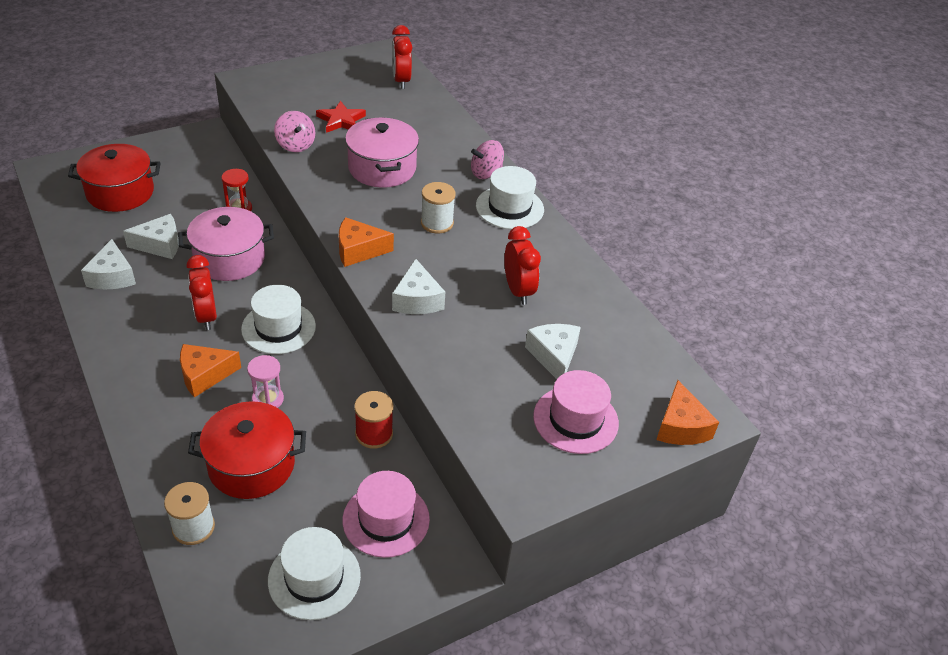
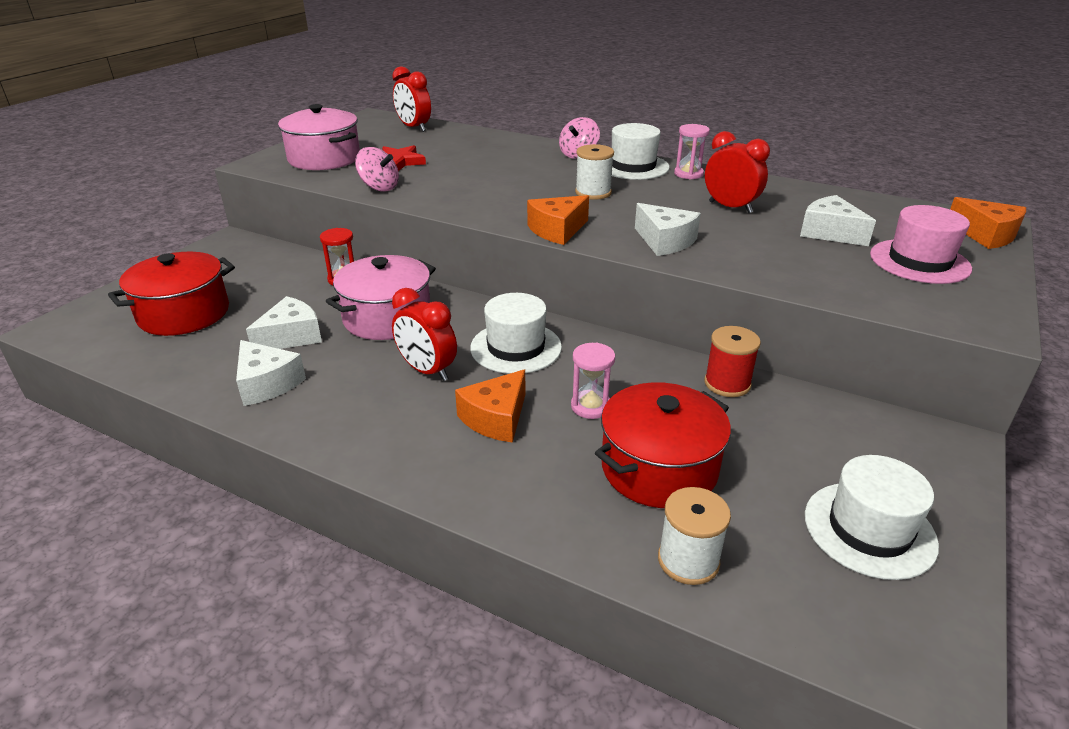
camera: 30 degrees left, 10 degrees down
(382, 168) = (487, 177): pink pot -> pink pot (324, 159)
(386, 519) = (844, 442): pink hat -> none
(542, 237) = (688, 174): none -> pink hourglass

Problem to solve: Across the whole listing above, repeat each line exactly and leave out the images.

Result below:
camera: 30 degrees left, 10 degrees down
(382, 168) = (487, 177): pink pot -> pink pot (324, 159)
(386, 519) = (844, 442): pink hat -> none
(542, 237) = (688, 174): none -> pink hourglass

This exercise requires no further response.